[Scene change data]
▶

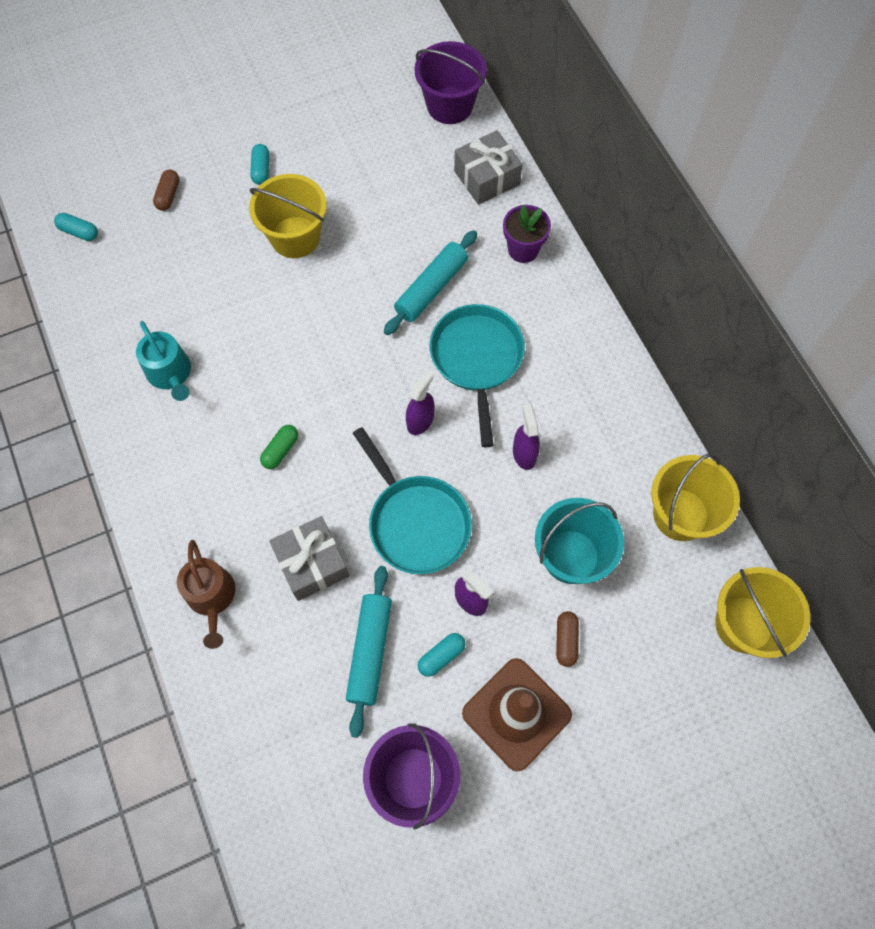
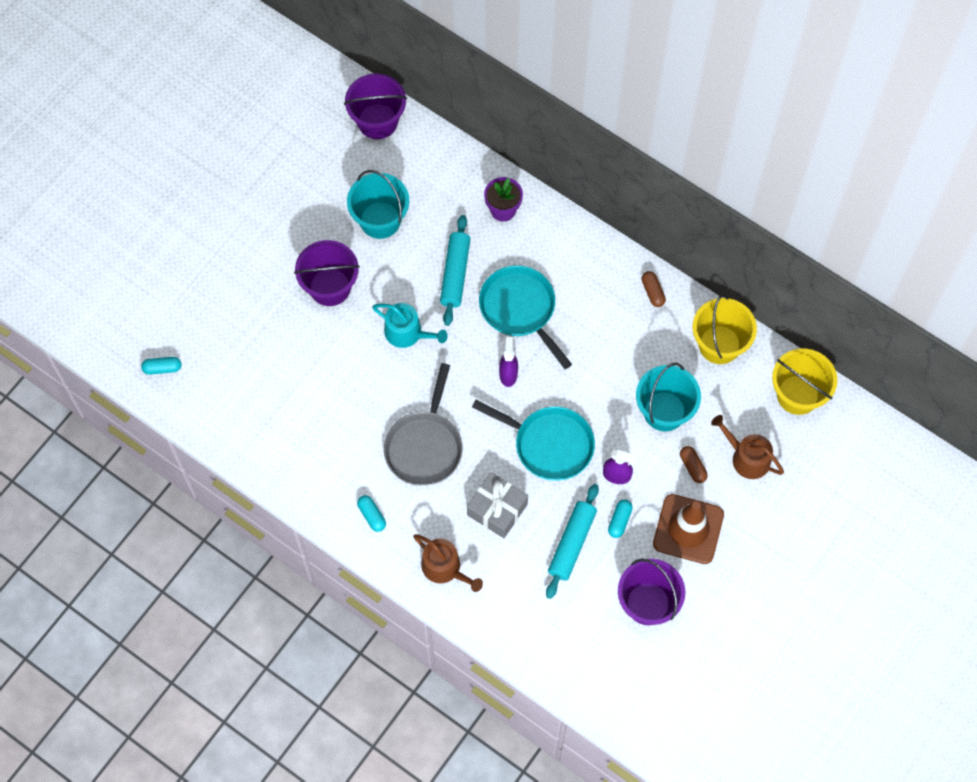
camera: 30 degrees left, 0 degrees up
(168, 195) = (210, 304): brown capsule -> brown capsule (653, 292)
(171, 374) = (309, 436): turquoise watering can -> turquoise watering can (407, 333)
(261, 170) = (267, 247): turquoise capsule -> turquoise capsule (372, 515)
(280, 450) = (425, 446): green capsule -> grey pan
(295, 237) = (330, 287): yellow bucket -> purple bucket
(369, 651) = (571, 543): turquoise rolling pin -> turquoise rolling pin turned 45 degrees clockwise
(389, 198) = (380, 220): none -> turquoise bucket
(486, 178) = (442, 167): grey gift -> none
(524, 454) = (593, 359): purple spray bottle -> none
(638, 666) = (746, 457): none -> brown watering can

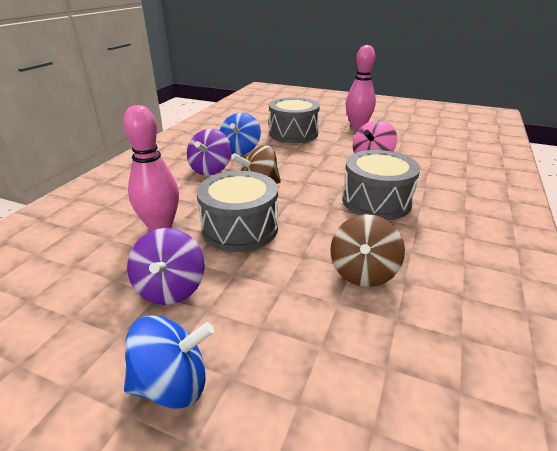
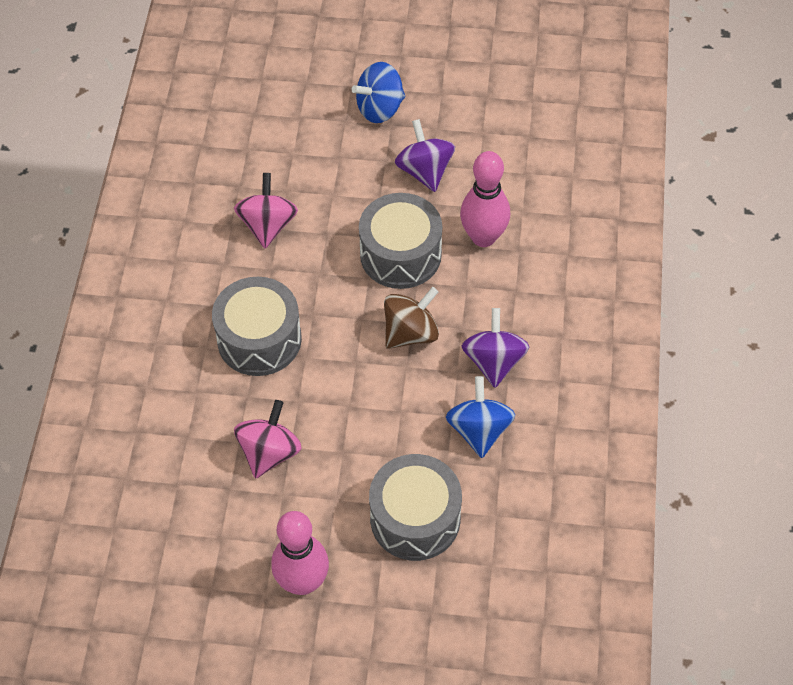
camera: 165 degrees right, 25 degrees up
(363, 272) = (268, 225): brown spinning top -> pink spinning top

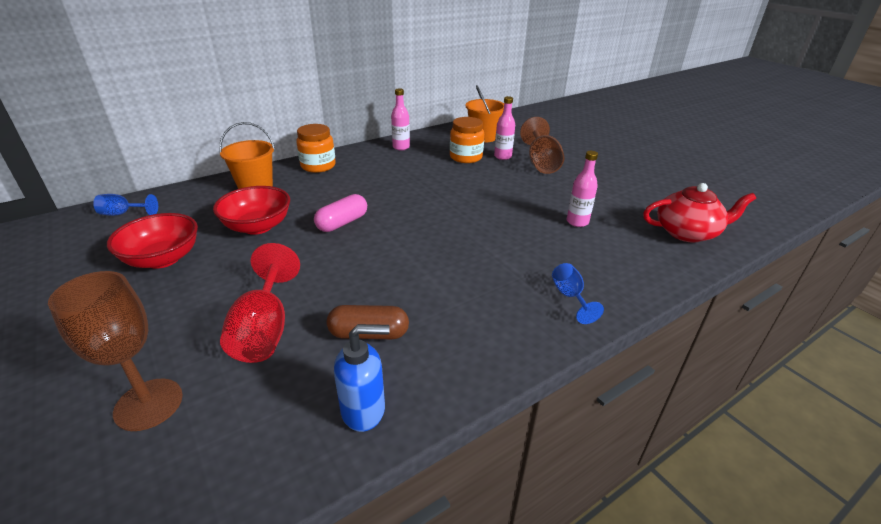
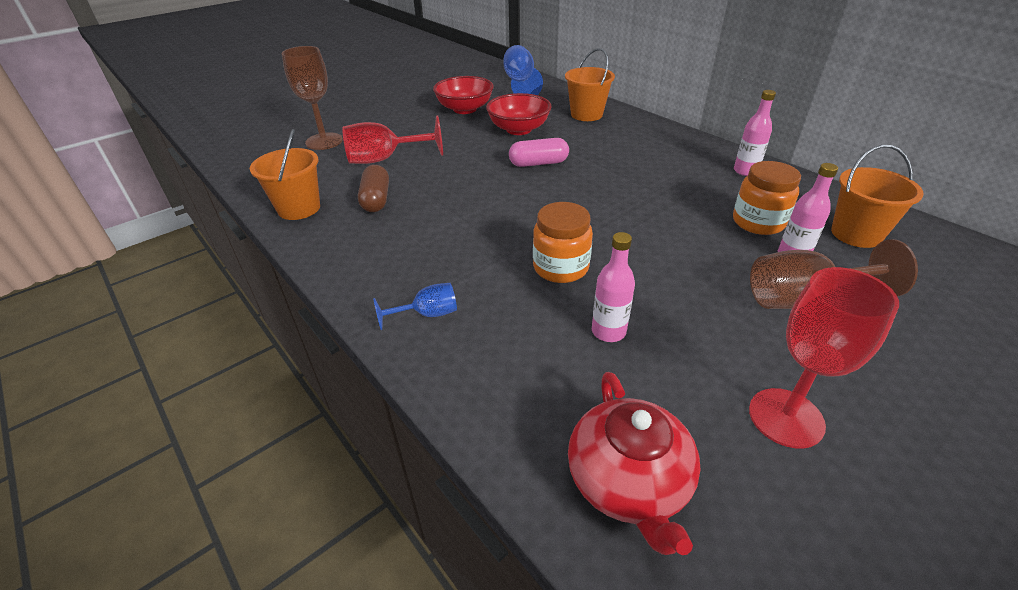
camera: 85 degrees right, 5 degrees up
(123, 214) = (520, 83): blue goblet -> blue goblet, size x1.79
(318, 166) = (650, 132): orange jar -> orange jar (560, 268)
(342, 223) = (538, 163): pink capsule -> pink capsule turned 45 degrees counterclockwise
(364, 410) = (299, 208): blue soap dispenser -> orange bucket
(629, 186) = (786, 417): none -> red goblet

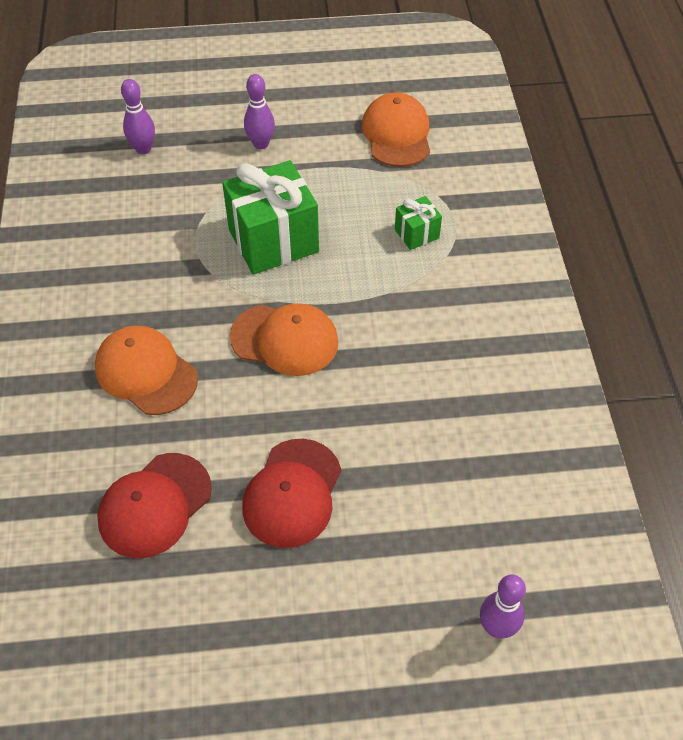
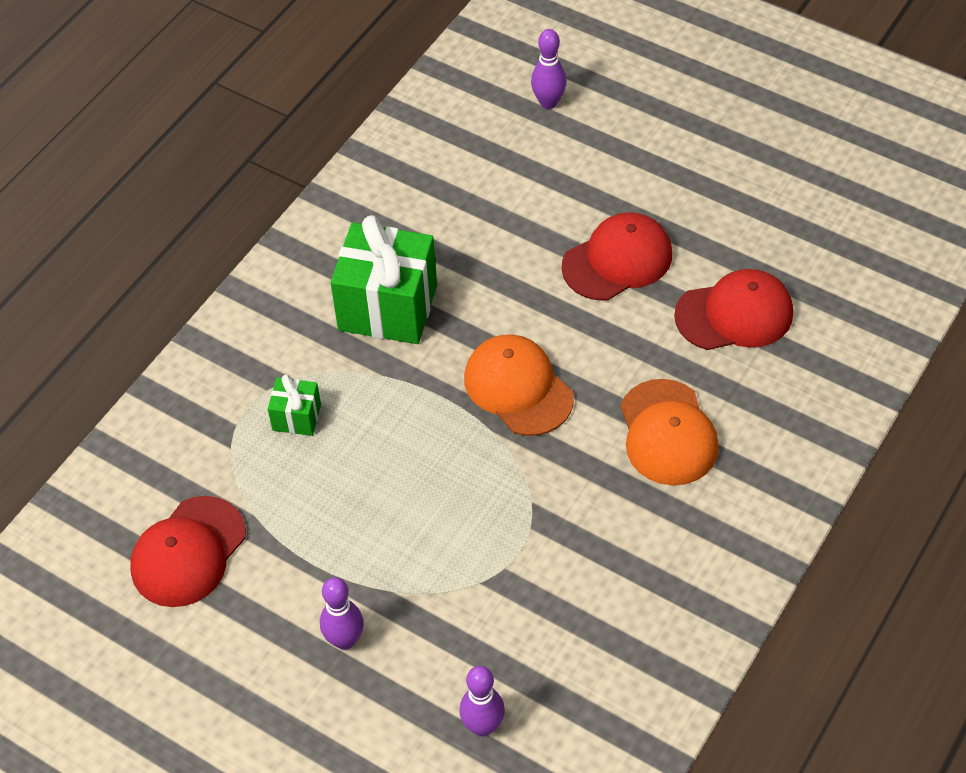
camera: 140 degrees left, 0 degrees up
(273, 241) = (440, 499): green gift -> green gift (388, 307)
(397, 134) = (188, 552): orange cap -> red cap

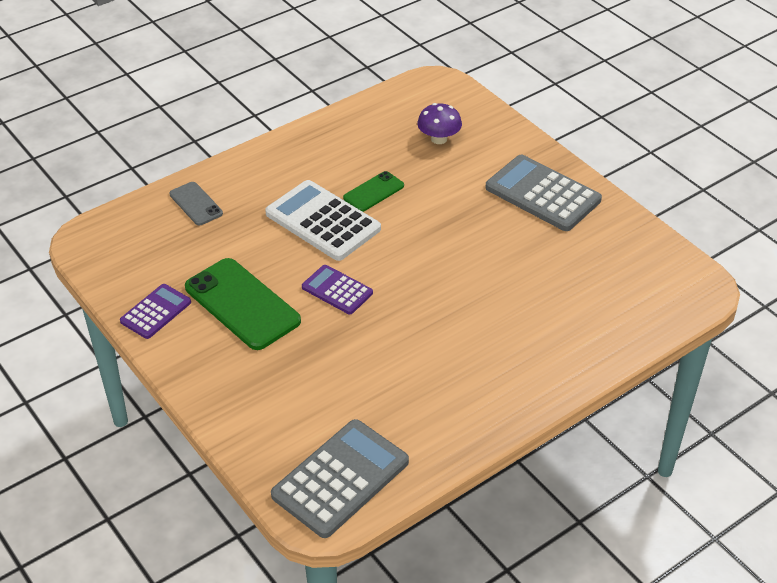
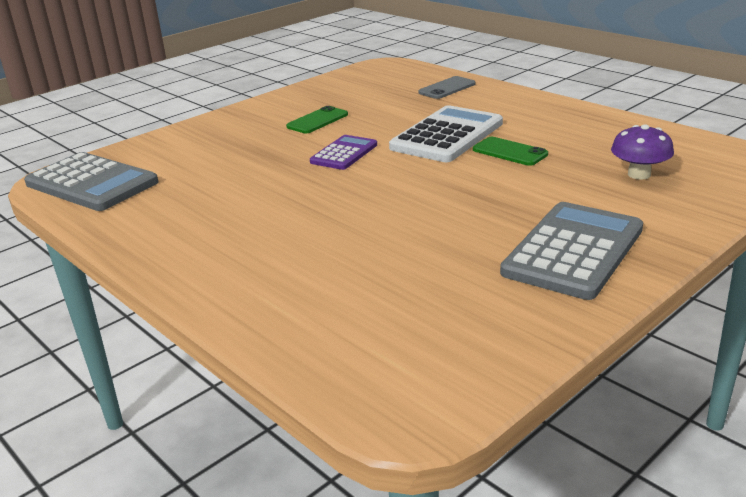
camera: 85 degrees right, 15 degrees down
(155, 312) = (304, 95): purple calculator -> none
(242, 304) = (317, 121): green phone -> green phone, size x0.54

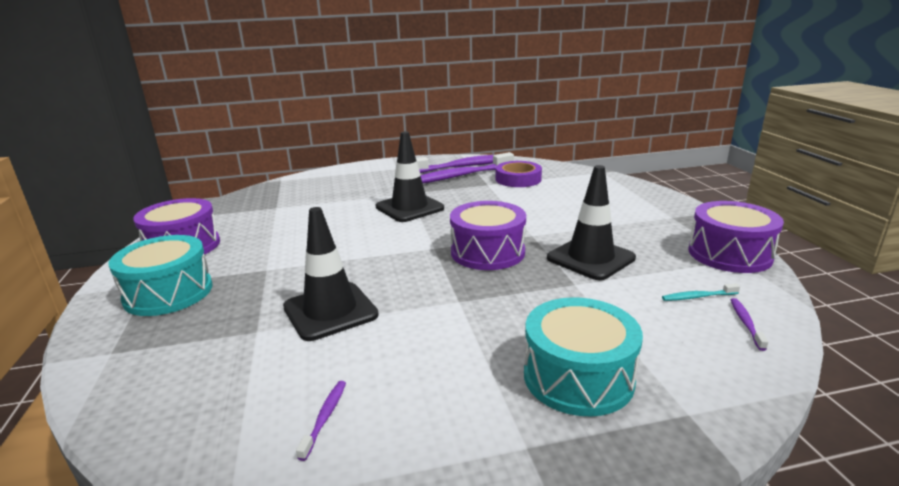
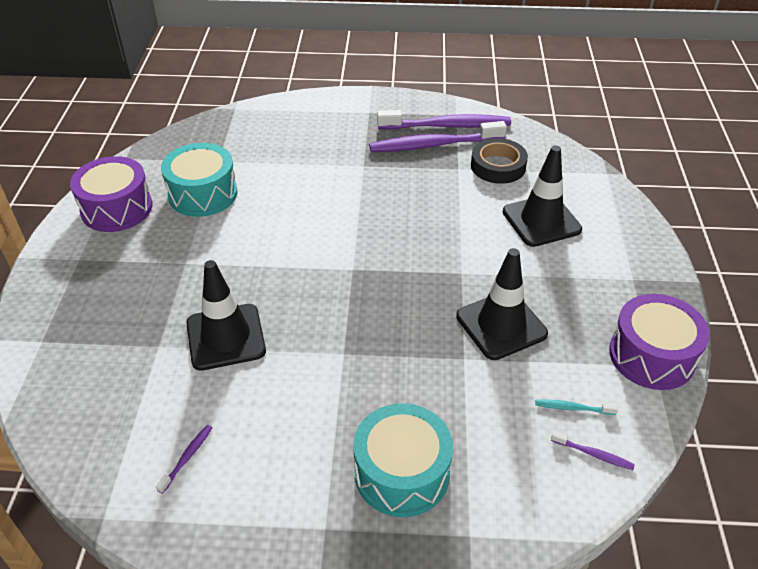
camera: 15 degrees right, 20 degrees up
(168, 293) = (95, 276): turquoise drum -> turquoise drum (203, 194)
(409, 208) = (354, 194): black traffic cone -> black traffic cone (541, 221)
(487, 252) = (402, 289): purple drum -> none
(518, 179) = (498, 166): purple tape -> black tape
(746, 323) = (593, 454): purple toothbrush -> purple toothbrush turned 90 degrees clockwise

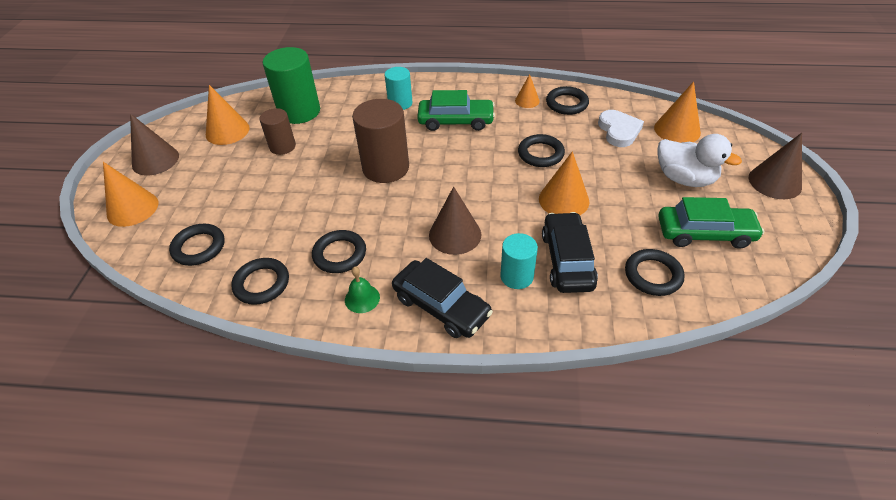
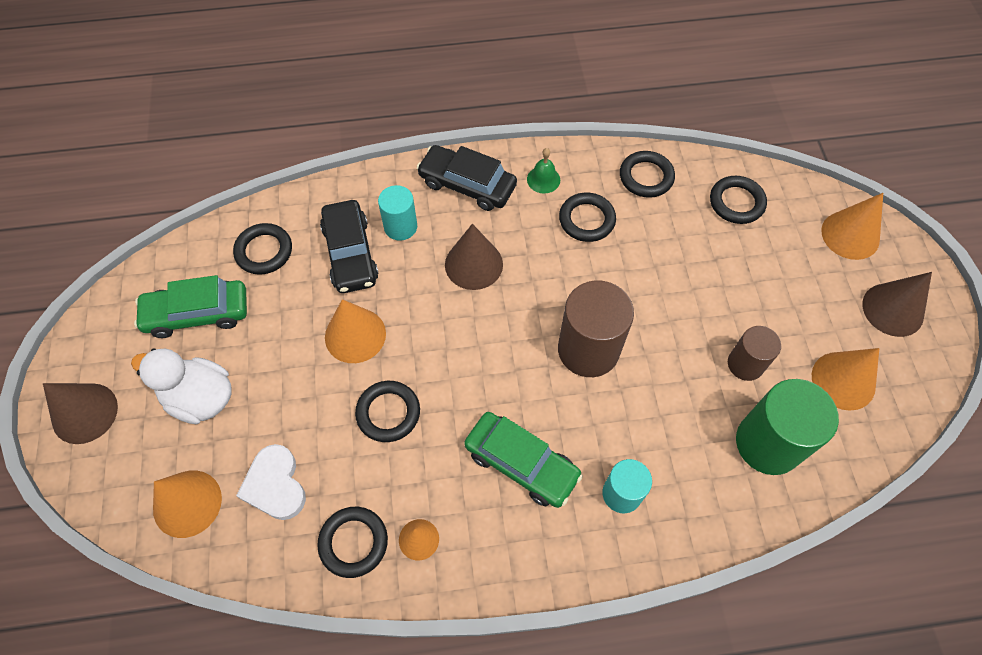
camera: 165 degrees right, 15 degrees up
(456, 121) = (521, 463): green car -> green car turned 135 degrees counterclockwise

◀

Transcribe every line of the records exactly. Pictures do not belong in the copy.

camera: 30 degrees left, 0 degrees up
(168, 195) = (210, 304): brown capsule -> brown capsule (653, 292)
(171, 374) = (309, 436): turquoise watering can -> turquoise watering can (407, 333)
(261, 170) = (267, 247): turquoise capsule -> turquoise capsule (372, 515)
(280, 450) = (425, 446): green capsule -> grey pan
(295, 237) = (330, 287): yellow bucket -> purple bucket
(369, 651) = (571, 543): turquoise rolling pin -> turquoise rolling pin turned 45 degrees clockwise
(389, 198) = (380, 220): none -> turquoise bucket
(486, 178) = (442, 167): grey gift -> none
(524, 454) = (593, 359): purple spray bottle -> none
(638, 666) = (746, 457): none -> brown watering can

camera: 165 degrees right, 25 degrees up
(363, 272) = (268, 225): brown spinning top -> pink spinning top

camera: 85 degrees right, 5 degrees up
(123, 214) = (520, 83): blue goblet -> blue goblet, size x1.79
(318, 166) = (650, 132): orange jar -> orange jar (560, 268)
(342, 223) = (538, 163): pink capsule -> pink capsule turned 45 degrees counterclockwise
(364, 410) = (299, 208): blue soap dispenser -> orange bucket
(629, 186) = (786, 417): none -> red goblet

camera: 140 degrees left, 0 degrees up
(273, 241) = (440, 499): green gift -> green gift (388, 307)
(397, 134) = (188, 552): orange cap -> red cap

camera: 85 degrees right, 15 degrees down
(155, 312) = (304, 95): purple calculator -> none
(242, 304) = (317, 121): green phone -> green phone, size x0.54

camera: 15 degrees right, 20 degrees up
(168, 293) = (95, 276): turquoise drum -> turquoise drum (203, 194)
(409, 208) = (354, 194): black traffic cone -> black traffic cone (541, 221)
(487, 252) = (402, 289): purple drum -> none
(518, 179) = (498, 166): purple tape -> black tape
(746, 323) = (593, 454): purple toothbrush -> purple toothbrush turned 90 degrees clockwise

camera: 165 degrees right, 15 degrees up
(456, 121) = (521, 463): green car -> green car turned 135 degrees counterclockwise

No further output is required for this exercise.